__ACTION ITEM__. Return the lines below that contain "turquoise".
§
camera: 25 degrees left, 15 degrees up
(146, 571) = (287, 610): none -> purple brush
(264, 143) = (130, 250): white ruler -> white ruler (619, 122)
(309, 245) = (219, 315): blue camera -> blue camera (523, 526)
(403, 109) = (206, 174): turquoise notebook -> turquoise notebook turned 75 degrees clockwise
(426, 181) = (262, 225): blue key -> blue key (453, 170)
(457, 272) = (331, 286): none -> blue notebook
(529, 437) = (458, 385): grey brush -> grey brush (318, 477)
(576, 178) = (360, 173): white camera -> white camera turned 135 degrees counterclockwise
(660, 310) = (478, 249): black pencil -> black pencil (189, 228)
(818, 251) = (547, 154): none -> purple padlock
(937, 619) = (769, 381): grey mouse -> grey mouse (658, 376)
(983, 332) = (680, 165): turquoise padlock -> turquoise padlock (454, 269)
§
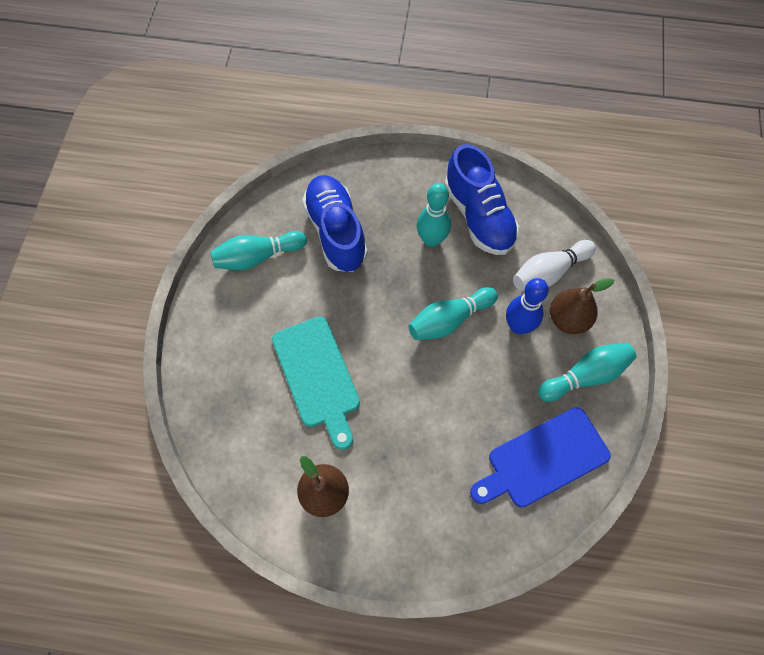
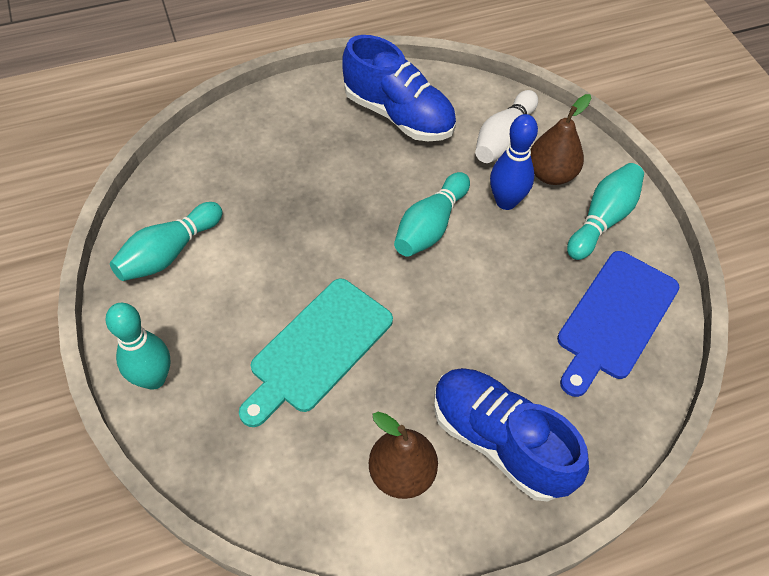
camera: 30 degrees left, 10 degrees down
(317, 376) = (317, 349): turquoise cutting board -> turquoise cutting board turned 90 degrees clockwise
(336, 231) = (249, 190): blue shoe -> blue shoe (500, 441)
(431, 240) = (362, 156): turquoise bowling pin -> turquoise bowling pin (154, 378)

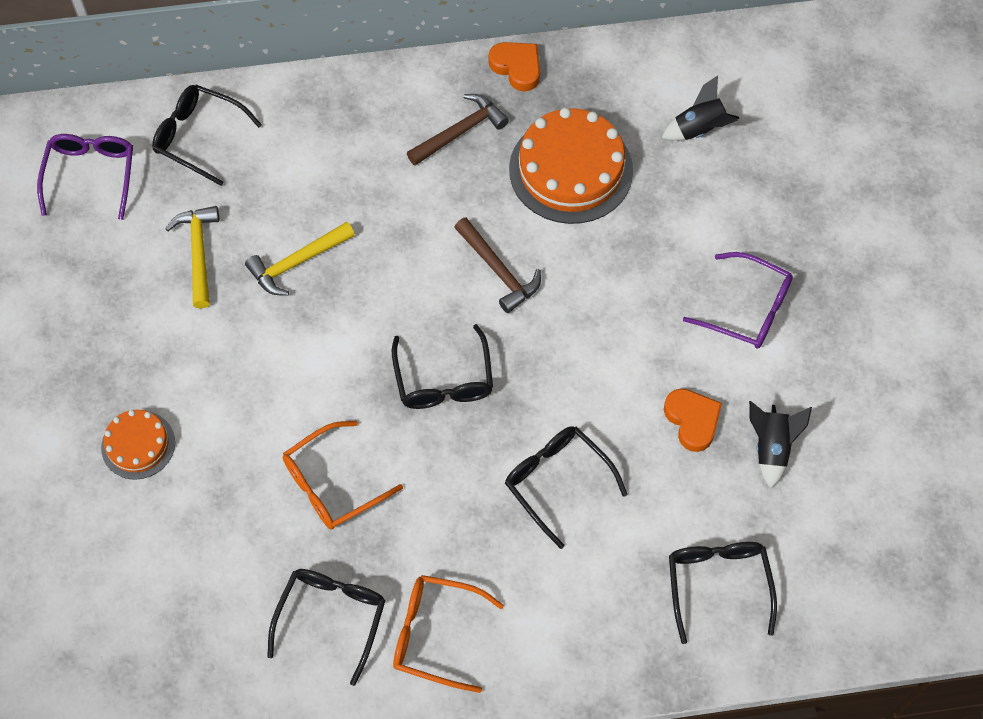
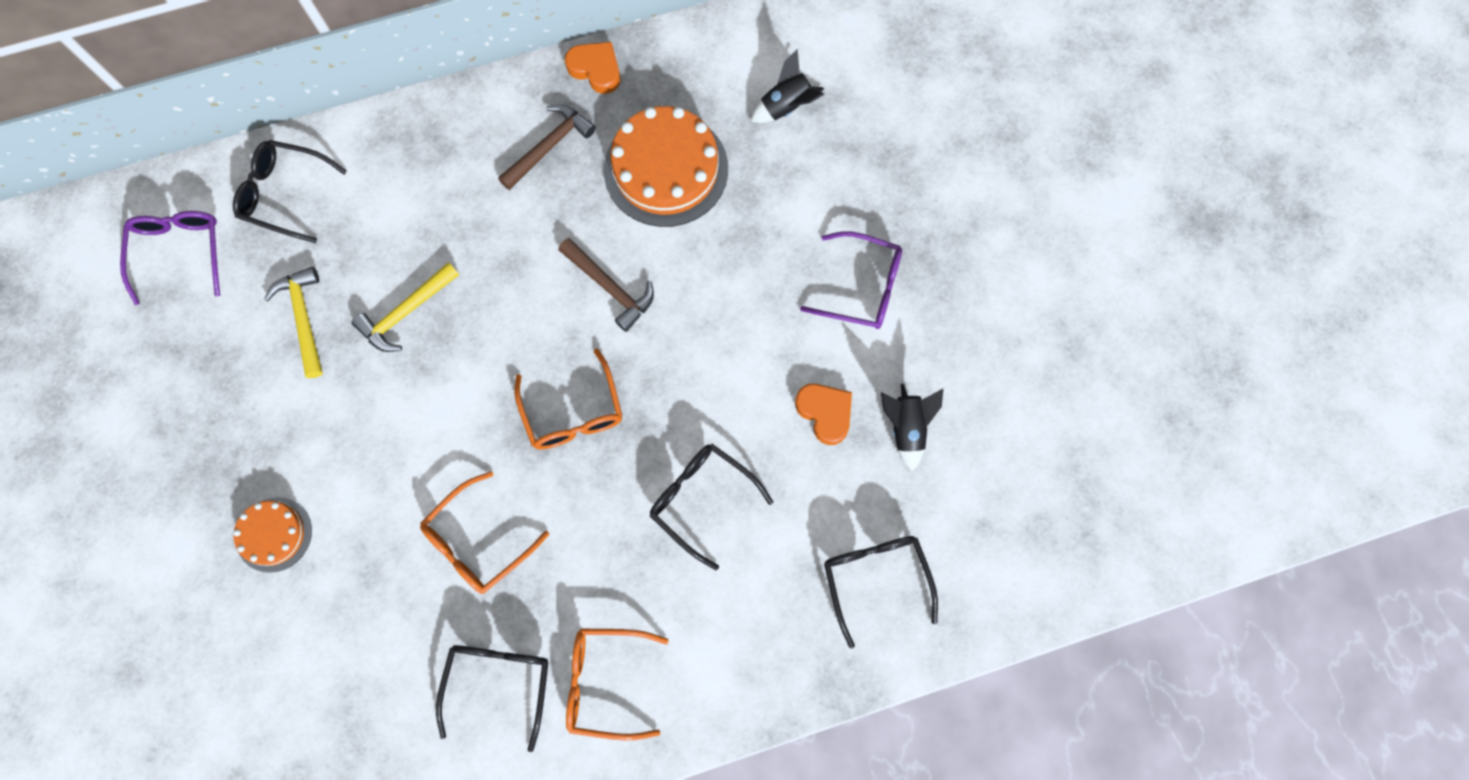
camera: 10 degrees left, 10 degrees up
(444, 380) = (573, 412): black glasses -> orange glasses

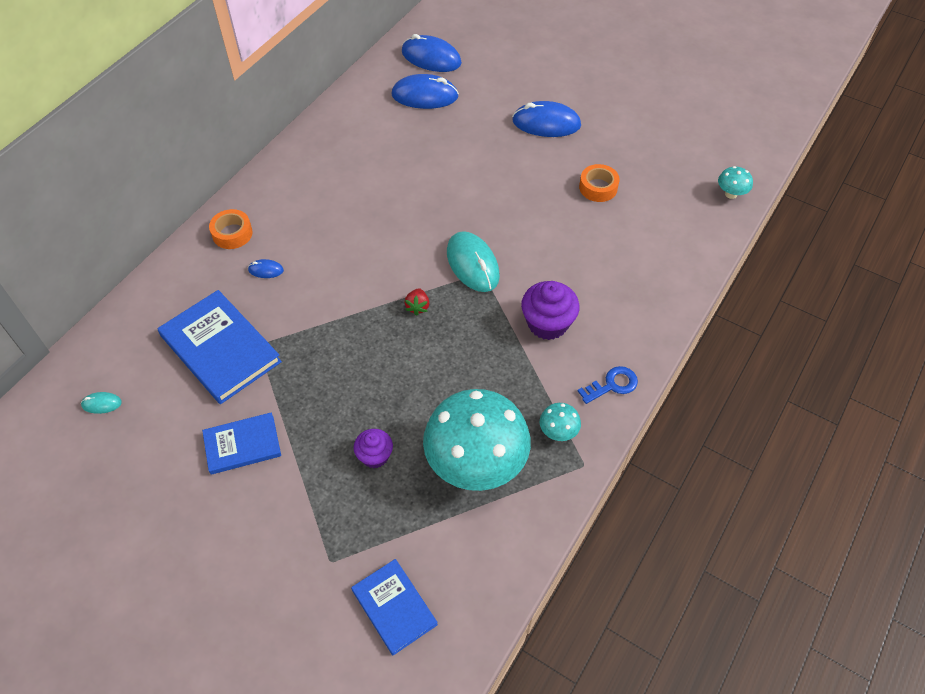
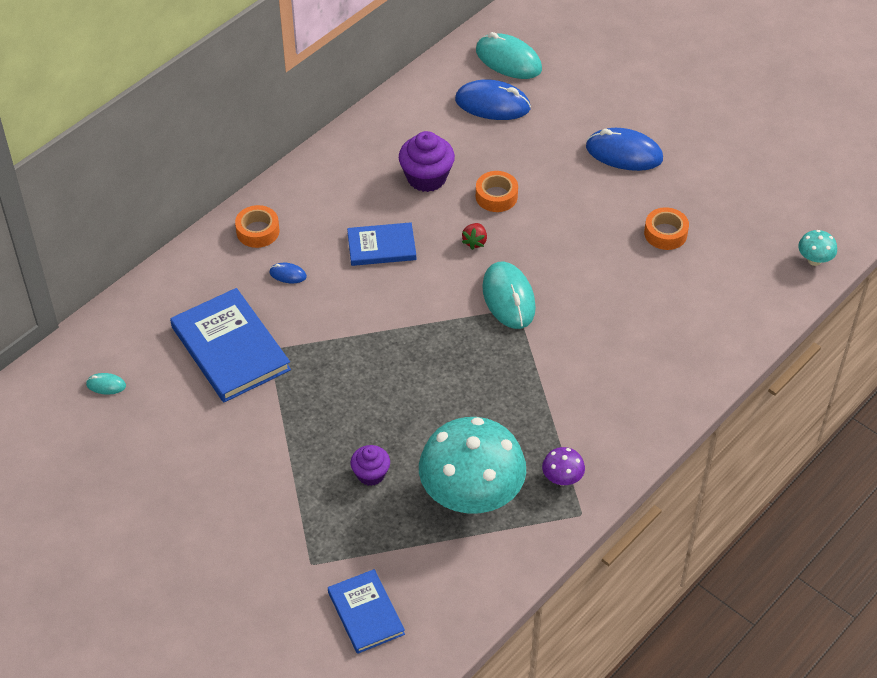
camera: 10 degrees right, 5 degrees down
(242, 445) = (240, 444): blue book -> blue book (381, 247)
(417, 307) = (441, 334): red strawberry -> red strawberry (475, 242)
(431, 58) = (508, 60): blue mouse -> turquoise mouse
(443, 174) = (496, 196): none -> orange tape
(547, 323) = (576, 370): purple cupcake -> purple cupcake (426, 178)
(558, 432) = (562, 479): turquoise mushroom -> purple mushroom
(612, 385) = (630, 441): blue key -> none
§
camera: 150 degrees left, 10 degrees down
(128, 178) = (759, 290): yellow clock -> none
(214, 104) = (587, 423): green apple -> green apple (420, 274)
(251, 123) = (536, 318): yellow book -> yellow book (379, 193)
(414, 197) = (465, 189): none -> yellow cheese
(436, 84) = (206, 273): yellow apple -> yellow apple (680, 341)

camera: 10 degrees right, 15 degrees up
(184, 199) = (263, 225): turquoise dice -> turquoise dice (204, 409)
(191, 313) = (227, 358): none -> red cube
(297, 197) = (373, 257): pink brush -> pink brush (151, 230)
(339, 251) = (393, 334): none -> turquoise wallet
§
__RESULT OF THE TASK__.
(403, 109) = (206, 174): turquoise notebook -> turquoise notebook turned 75 degrees clockwise
(983, 332) = (680, 165): turquoise padlock -> turquoise padlock (454, 269)
(317, 376) = (317, 349): turquoise cutting board -> turquoise cutting board turned 90 degrees clockwise
(431, 240) = (362, 156): turquoise bowling pin -> turquoise bowling pin (154, 378)
(431, 58) = (508, 60): blue mouse -> turquoise mouse
(558, 432) = (562, 479): turquoise mushroom -> purple mushroom
(184, 199) = (263, 225): turquoise dice -> turquoise dice (204, 409)
(339, 251) = (393, 334): none -> turquoise wallet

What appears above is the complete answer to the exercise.